→ Exercise details
Print the rows below word for word, starting at the line containing "No, black matte" and ending with the line containing "In fact, black", both of those lines included.

***** Dataset entries *****

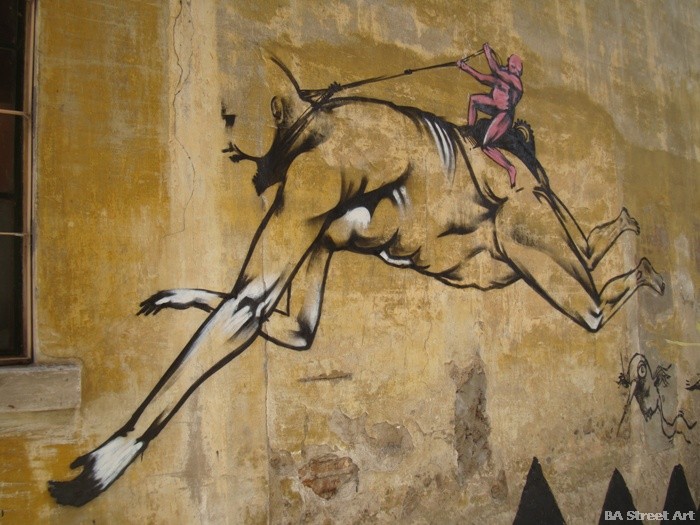
This screenshot has width=700, height=525. Identify the location of frame. (10, 326).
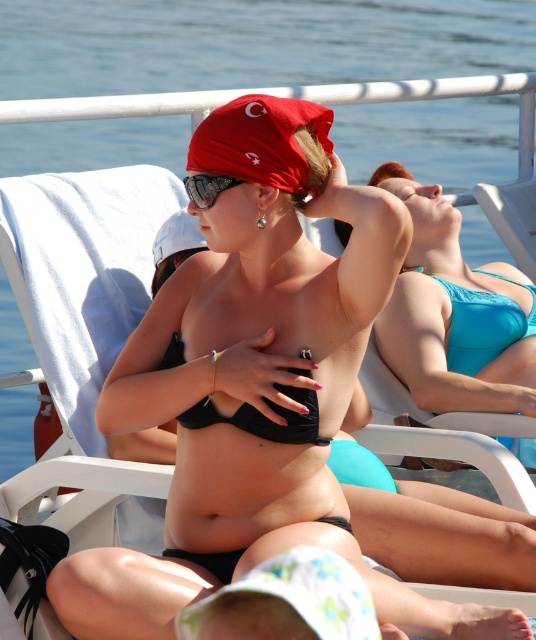
What is the color of the bikini located at the coordinates point [483,323]?

The point [483,323] corresponds to the teal matte bikini at upper right.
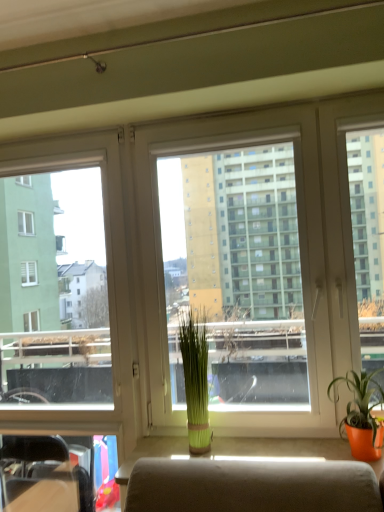
In order to click on empty space that is ontop of transparent glass window at left (from a real-world perspective) in this screenshot , I will do `click(49, 137)`.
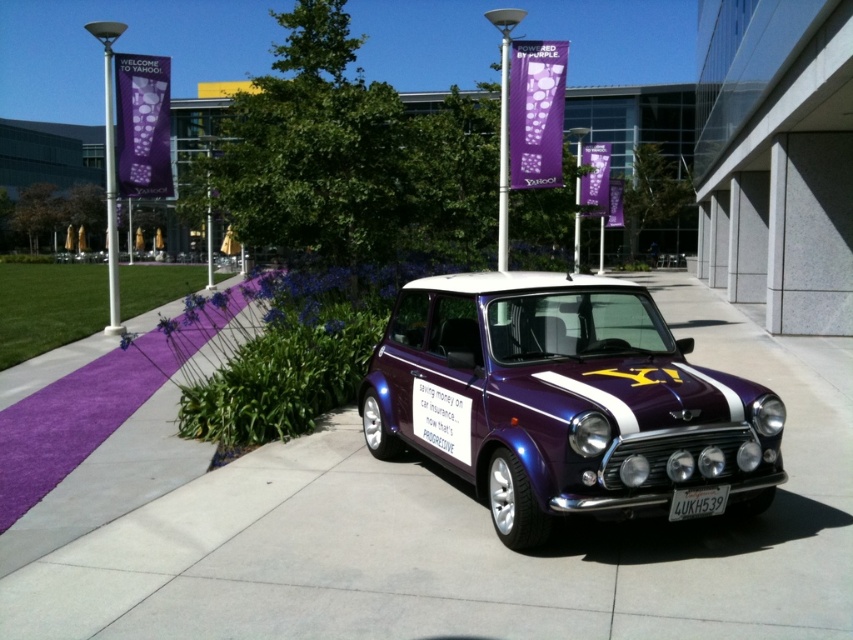
You are a delivery person who needs to place a small box on either the purple asphalt at center or the white plastic license plate at center. Which surface can you place the box on without it being hidden by the other object?

The purple asphalt at center is taller than the white plastic license plate at center, so placing the box on the purple asphalt at center will prevent it from being hidden by the license plate.

You are a pedestrian standing on the purple asphalt at center. You want to look at the shiny purple car at center. In which direction should you look?

The purple asphalt at center is located below the shiny purple car at center, so you should look upwards to see the shiny purple car at center.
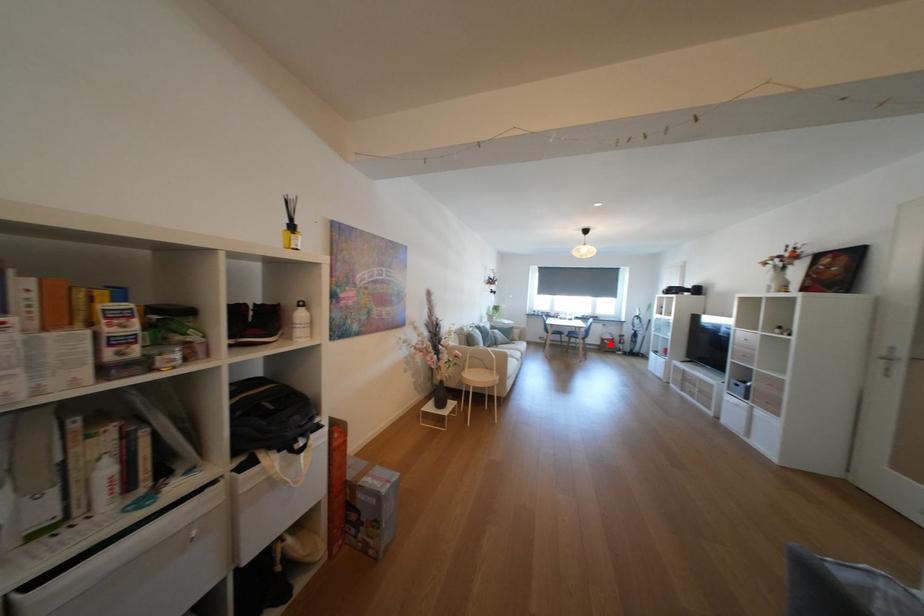
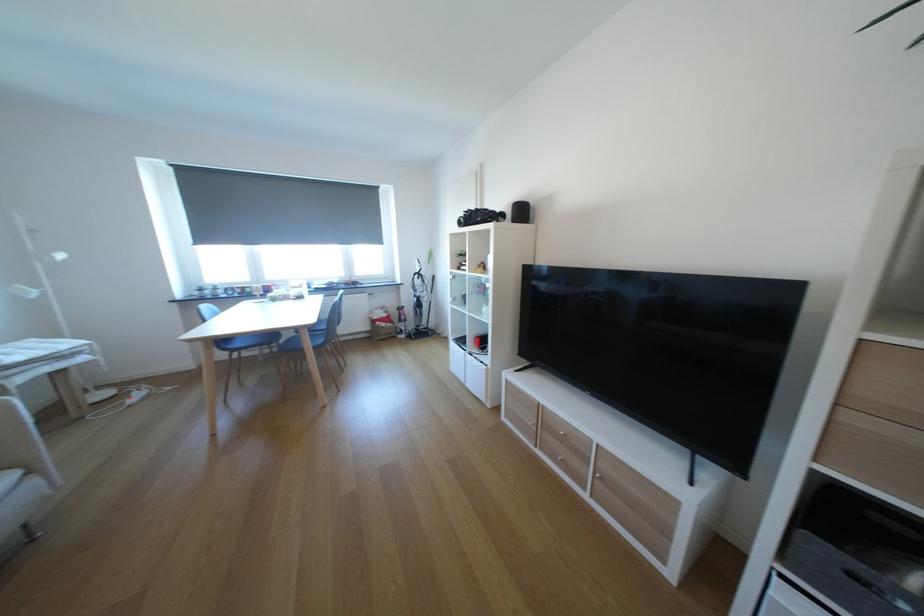
Question: I am providing you with two images of the same scene from different viewpoints. Image1 has a red point marked. In image2, the corresponding 3D location appears at what relative position? Reply with the corresponding letter.

Choices:
 (A) Closer
 (B) Farther

Answer: (A)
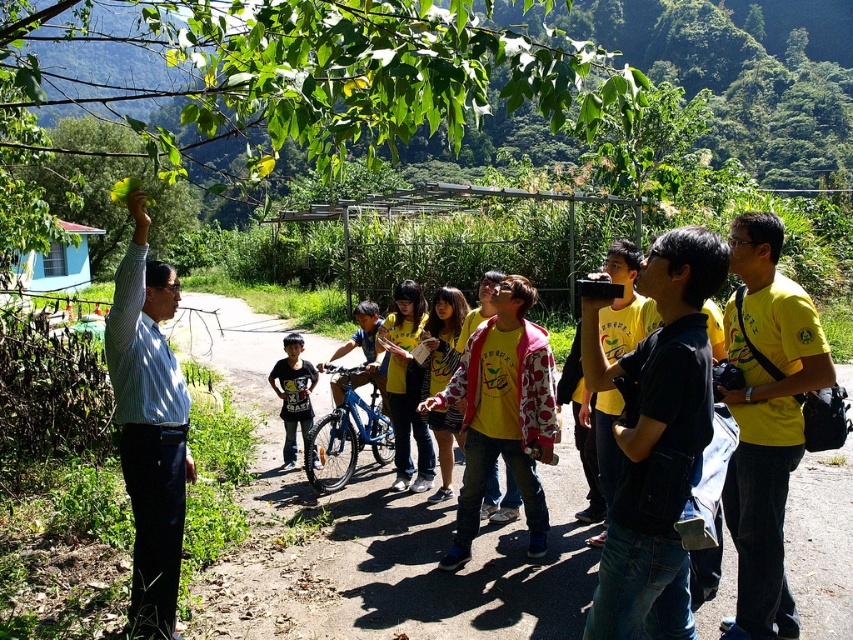
Does black matte shirt at center have a larger size compared to yellow matte shirt at right?

No, black matte shirt at center is not bigger than yellow matte shirt at right.

Does black matte shirt at center have a greater width compared to yellow matte shirt at right?

In fact, black matte shirt at center might be narrower than yellow matte shirt at right.

In order to click on black matte shirt at center in this screenshot , I will do (x=654, y=440).

Between point (123, 371) and point (287, 355), which one is positioned in front?

Point (123, 371) is in front.

Between striped cotton shirt at center and dark blue t-shirt at center, which one has less height?

dark blue t-shirt at center is shorter.

Between point (169, 291) and point (270, 378), which one is positioned in front?

Point (169, 291) is more forward.

This screenshot has width=853, height=640. In order to click on striped cotton shirt at center in this screenshot , I will do `click(149, 422)`.

Does brown dirt path at center have a lesser height compared to yellow matte shirt at right?

Correct, brown dirt path at center is not as tall as yellow matte shirt at right.

The height and width of the screenshot is (640, 853). Describe the element at coordinates (381, 540) in the screenshot. I see `brown dirt path at center` at that location.

Find the location of `brown dirt path at center`. brown dirt path at center is located at coordinates (381, 540).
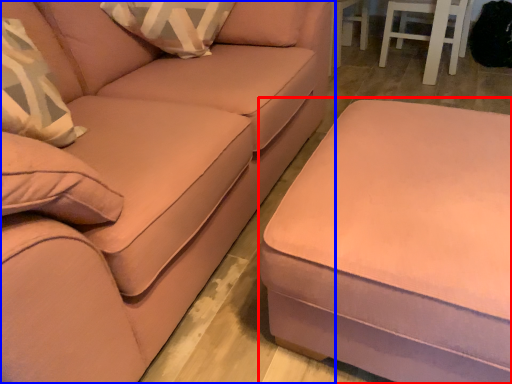
Question: Which object is further to the camera taking this photo, table (highlighted by a red box) or studio couch (highlighted by a blue box)?

Choices:
 (A) table
 (B) studio couch

Answer: (A)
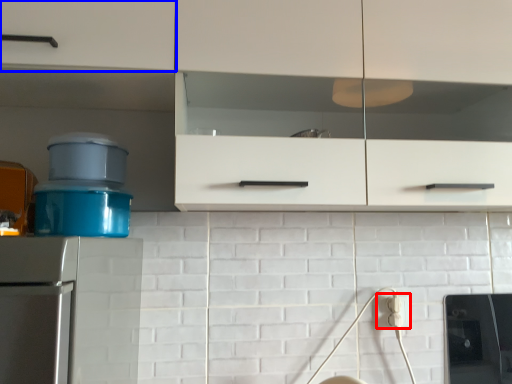
Question: Which object is closer to the camera taking this photo, electric outlet (highlighted by a red box) or cabinetry (highlighted by a blue box)?

Choices:
 (A) electric outlet
 (B) cabinetry

Answer: (B)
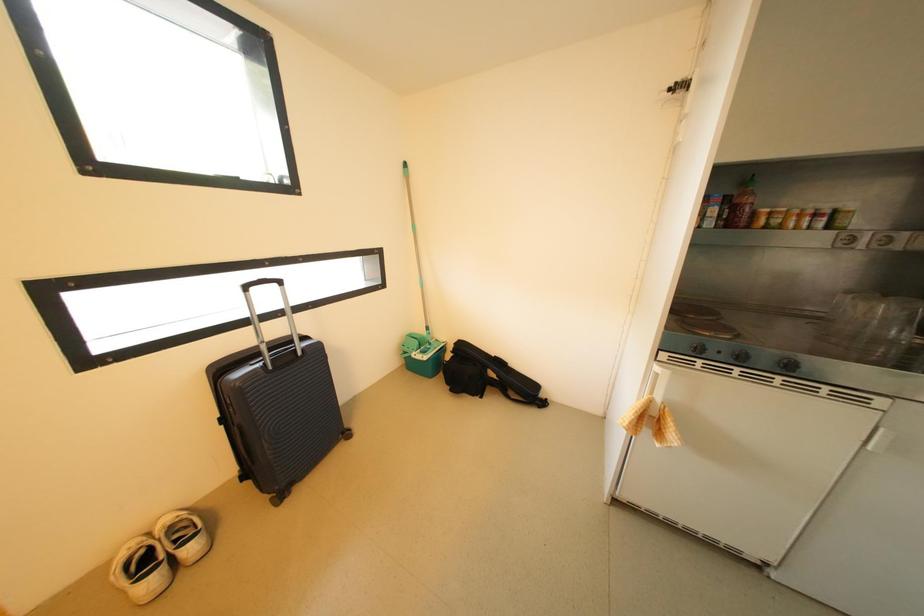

*****

→ Answer to this exercise
No, black matte shirt at center is not bigger than yellow matte shirt at right.

Does black matte shirt at center have a greater width compared to yellow matte shirt at right?

In fact, black matte shirt at center might be narrower than yellow matte shirt at right.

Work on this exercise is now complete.